***** DATASET

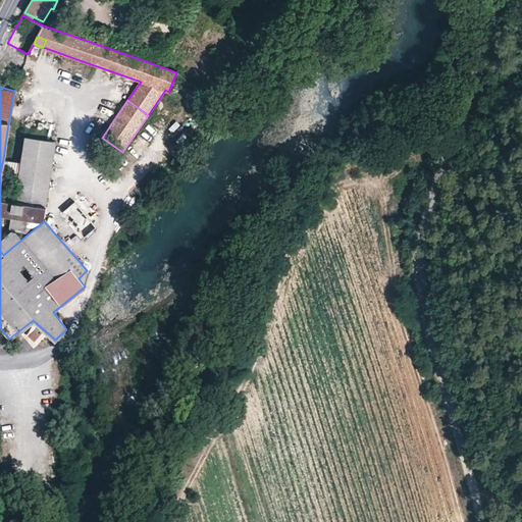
[(12,216),(32,219),(42,220),(55,143),(24,138),(20,162),(18,175),(14,201),(12,216)]
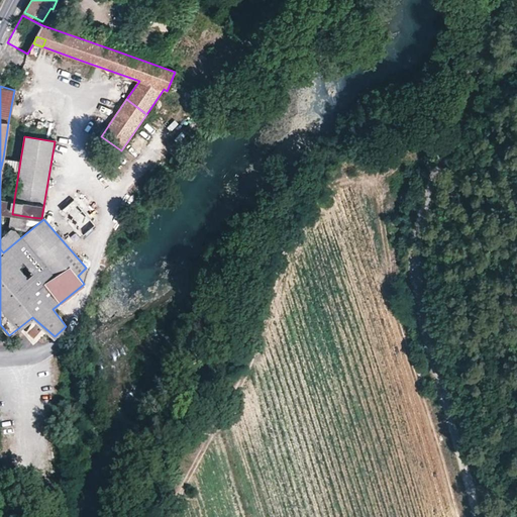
[(20,161),(3,158),(0,171),(18,174),(20,161)]
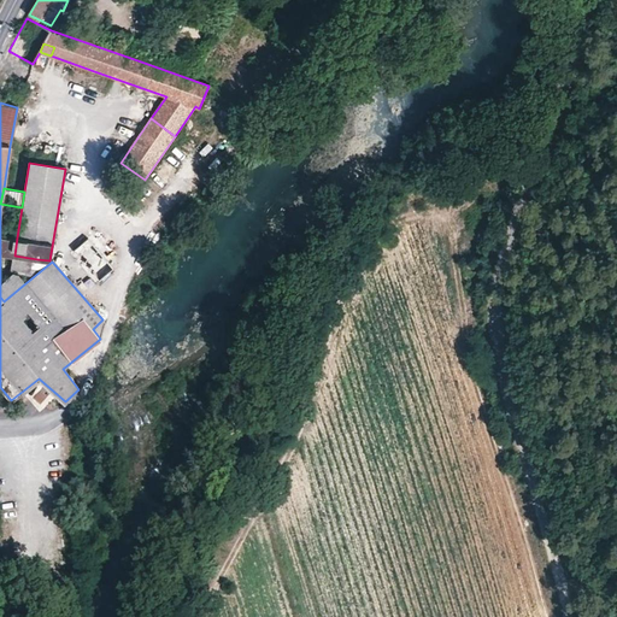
[(118,256),(97,230),(70,253),(95,283),(115,268),(111,263),(118,256)]
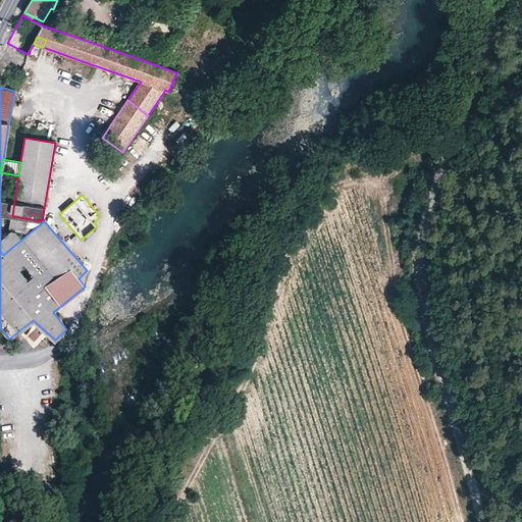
[(0,199),(0,214),(12,216),(14,201),(0,199)]
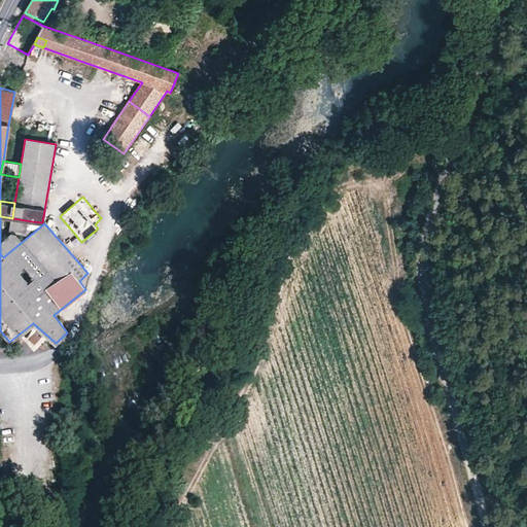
[(12,218),(10,231),(29,233),(32,221),(12,218)]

**********

*ASSIGNMENT:* A word-for-word repetition of the data above, without pictures, is the expected answer.

*WRITTEN ANSWER:*
[(12,216),(32,219),(42,220),(55,143),(24,138),(20,162),(18,175),(14,201),(12,216)]
[(20,161),(3,158),(0,171),(18,174),(20,161)]
[(118,256),(97,230),(70,253),(95,283),(115,268),(111,263),(118,256)]
[(0,199),(0,214),(12,216),(14,201),(0,199)]
[(12,218),(10,231),(29,233),(32,221),(12,218)]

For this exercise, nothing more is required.